* **Task item**
What you return must be an exact copy of the lines in the listing below between the line holding "R6: 3.3k (n4, n6) -> 240k (n4, n6)" and the line holding "R6: 18k (N17, VS) -> 3.9k (N17, VS)", inclusive, and nothing more.

* **Input**
● ● ● ● ●

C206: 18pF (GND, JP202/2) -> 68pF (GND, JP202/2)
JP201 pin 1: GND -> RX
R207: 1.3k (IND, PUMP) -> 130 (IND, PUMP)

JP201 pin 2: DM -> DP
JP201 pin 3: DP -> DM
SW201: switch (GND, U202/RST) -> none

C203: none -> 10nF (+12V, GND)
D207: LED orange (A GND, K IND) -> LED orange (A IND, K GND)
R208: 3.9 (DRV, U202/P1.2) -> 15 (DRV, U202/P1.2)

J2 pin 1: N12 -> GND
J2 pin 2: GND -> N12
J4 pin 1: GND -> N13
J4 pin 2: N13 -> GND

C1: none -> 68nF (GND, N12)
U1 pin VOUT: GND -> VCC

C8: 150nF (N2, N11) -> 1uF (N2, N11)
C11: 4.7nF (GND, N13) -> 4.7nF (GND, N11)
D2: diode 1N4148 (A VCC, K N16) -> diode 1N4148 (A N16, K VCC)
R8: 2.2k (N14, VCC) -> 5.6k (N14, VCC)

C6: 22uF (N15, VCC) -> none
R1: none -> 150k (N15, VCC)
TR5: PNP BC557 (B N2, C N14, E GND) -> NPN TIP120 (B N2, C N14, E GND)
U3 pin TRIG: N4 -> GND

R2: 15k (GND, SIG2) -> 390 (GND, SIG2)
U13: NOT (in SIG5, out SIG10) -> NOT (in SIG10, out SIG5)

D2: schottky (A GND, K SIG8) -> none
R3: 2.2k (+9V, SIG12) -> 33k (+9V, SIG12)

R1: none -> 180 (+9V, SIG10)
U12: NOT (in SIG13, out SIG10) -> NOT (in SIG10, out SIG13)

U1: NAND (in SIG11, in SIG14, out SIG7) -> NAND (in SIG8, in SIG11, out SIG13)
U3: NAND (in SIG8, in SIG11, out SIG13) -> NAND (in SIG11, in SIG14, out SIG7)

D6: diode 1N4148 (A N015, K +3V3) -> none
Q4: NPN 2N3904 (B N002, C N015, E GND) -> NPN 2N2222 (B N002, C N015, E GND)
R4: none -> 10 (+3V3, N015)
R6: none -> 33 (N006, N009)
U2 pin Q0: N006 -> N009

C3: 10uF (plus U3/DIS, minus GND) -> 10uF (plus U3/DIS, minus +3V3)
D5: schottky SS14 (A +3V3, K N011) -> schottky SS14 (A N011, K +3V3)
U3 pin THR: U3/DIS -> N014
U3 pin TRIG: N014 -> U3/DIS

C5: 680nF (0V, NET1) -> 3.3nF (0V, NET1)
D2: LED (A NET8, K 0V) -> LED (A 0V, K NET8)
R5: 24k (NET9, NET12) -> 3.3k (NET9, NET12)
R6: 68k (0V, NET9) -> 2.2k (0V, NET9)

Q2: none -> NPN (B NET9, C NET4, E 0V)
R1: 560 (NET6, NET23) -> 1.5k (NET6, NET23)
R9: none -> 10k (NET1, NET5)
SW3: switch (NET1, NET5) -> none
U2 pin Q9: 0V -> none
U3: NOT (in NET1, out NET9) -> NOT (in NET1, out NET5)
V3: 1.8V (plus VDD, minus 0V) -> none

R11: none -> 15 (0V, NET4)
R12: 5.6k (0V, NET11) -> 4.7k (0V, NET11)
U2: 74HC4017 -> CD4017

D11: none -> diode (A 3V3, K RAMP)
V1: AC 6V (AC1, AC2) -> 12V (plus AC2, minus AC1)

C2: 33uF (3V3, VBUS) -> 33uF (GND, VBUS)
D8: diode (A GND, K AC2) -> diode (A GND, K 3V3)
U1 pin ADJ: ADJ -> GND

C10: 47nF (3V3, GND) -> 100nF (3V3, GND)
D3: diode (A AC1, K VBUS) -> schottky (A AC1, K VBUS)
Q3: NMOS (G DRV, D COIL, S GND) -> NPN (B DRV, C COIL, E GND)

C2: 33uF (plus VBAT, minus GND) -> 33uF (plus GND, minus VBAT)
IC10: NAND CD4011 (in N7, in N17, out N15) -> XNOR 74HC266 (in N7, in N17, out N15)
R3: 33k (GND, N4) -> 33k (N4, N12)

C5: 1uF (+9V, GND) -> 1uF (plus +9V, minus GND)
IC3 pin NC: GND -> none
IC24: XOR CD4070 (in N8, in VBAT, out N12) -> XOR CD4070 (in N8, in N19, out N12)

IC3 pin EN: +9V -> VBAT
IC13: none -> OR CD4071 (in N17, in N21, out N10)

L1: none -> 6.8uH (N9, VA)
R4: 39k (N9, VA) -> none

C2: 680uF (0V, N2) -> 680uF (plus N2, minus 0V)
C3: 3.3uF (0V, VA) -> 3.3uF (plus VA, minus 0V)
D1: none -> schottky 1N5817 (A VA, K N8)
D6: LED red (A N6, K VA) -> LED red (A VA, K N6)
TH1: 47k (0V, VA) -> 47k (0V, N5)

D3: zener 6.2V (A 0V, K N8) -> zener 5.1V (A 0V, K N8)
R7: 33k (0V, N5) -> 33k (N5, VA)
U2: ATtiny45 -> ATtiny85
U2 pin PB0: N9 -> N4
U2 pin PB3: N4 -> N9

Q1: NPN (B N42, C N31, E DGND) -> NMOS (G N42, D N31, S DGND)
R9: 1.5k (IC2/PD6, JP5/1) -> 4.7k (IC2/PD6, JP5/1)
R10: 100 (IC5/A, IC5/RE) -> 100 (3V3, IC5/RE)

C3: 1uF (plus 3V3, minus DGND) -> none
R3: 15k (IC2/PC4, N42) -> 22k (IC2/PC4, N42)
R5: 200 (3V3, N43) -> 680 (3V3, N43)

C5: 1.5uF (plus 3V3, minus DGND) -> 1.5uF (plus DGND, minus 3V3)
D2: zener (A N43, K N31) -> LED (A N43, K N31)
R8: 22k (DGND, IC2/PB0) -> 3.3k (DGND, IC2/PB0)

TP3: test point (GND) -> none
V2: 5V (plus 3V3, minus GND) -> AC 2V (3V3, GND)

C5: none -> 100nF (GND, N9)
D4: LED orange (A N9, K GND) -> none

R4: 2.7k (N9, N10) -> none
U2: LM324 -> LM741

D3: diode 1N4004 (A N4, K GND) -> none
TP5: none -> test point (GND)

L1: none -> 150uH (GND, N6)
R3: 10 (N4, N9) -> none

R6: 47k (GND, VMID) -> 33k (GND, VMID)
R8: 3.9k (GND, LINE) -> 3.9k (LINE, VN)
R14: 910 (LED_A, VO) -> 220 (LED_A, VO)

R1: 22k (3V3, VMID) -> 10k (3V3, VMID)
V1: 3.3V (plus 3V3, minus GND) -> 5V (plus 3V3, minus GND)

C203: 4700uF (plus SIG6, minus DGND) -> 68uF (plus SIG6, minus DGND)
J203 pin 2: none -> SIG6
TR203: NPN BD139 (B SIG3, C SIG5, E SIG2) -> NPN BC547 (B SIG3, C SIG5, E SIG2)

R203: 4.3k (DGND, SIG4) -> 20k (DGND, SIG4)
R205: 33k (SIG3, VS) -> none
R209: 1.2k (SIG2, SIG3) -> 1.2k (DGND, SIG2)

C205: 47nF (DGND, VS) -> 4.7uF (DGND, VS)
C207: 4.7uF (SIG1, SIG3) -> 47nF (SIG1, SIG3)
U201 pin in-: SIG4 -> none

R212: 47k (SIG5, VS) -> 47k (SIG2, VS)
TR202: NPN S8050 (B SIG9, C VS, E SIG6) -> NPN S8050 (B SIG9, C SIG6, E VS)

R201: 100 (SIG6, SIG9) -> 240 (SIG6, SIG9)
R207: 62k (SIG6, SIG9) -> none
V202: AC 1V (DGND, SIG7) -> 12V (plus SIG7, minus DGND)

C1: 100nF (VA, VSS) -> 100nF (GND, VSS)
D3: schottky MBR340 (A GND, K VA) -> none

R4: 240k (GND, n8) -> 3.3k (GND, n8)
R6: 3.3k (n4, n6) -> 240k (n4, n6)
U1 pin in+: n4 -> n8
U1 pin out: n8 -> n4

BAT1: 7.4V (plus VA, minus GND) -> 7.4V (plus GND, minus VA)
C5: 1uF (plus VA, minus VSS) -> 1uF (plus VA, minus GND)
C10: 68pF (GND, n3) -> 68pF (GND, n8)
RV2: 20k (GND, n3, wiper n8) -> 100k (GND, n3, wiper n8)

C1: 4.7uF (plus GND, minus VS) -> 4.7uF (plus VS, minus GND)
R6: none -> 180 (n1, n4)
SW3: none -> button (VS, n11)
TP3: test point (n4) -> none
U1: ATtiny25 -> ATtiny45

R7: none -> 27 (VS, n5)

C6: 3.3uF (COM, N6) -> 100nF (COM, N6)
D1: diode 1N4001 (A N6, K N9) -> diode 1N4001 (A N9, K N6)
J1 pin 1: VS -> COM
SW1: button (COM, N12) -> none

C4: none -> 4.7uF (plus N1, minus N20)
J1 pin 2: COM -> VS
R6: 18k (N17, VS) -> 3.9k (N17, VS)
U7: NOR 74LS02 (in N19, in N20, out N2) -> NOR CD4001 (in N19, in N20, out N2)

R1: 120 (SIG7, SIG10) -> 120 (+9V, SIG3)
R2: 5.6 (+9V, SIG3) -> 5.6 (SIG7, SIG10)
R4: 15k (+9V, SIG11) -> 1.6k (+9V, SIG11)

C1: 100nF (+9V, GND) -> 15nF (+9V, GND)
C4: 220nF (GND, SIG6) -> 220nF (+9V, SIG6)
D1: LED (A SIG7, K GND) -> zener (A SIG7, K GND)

● ● ● ● ●

* **Task response**
R6: 3.3k (n4, n6) -> 240k (n4, n6)
U1 pin in+: n4 -> n8
U1 pin out: n8 -> n4

BAT1: 7.4V (plus VA, minus GND) -> 7.4V (plus GND, minus VA)
C5: 1uF (plus VA, minus VSS) -> 1uF (plus VA, minus GND)
C10: 68pF (GND, n3) -> 68pF (GND, n8)
RV2: 20k (GND, n3, wiper n8) -> 100k (GND, n3, wiper n8)

C1: 4.7uF (plus GND, minus VS) -> 4.7uF (plus VS, minus GND)
R6: none -> 180 (n1, n4)
SW3: none -> button (VS, n11)
TP3: test point (n4) -> none
U1: ATtiny25 -> ATtiny45

R7: none -> 27 (VS, n5)

C6: 3.3uF (COM, N6) -> 100nF (COM, N6)
D1: diode 1N4001 (A N6, K N9) -> diode 1N4001 (A N9, K N6)
J1 pin 1: VS -> COM
SW1: button (COM, N12) -> none

C4: none -> 4.7uF (plus N1, minus N20)
J1 pin 2: COM -> VS
R6: 18k (N17, VS) -> 3.9k (N17, VS)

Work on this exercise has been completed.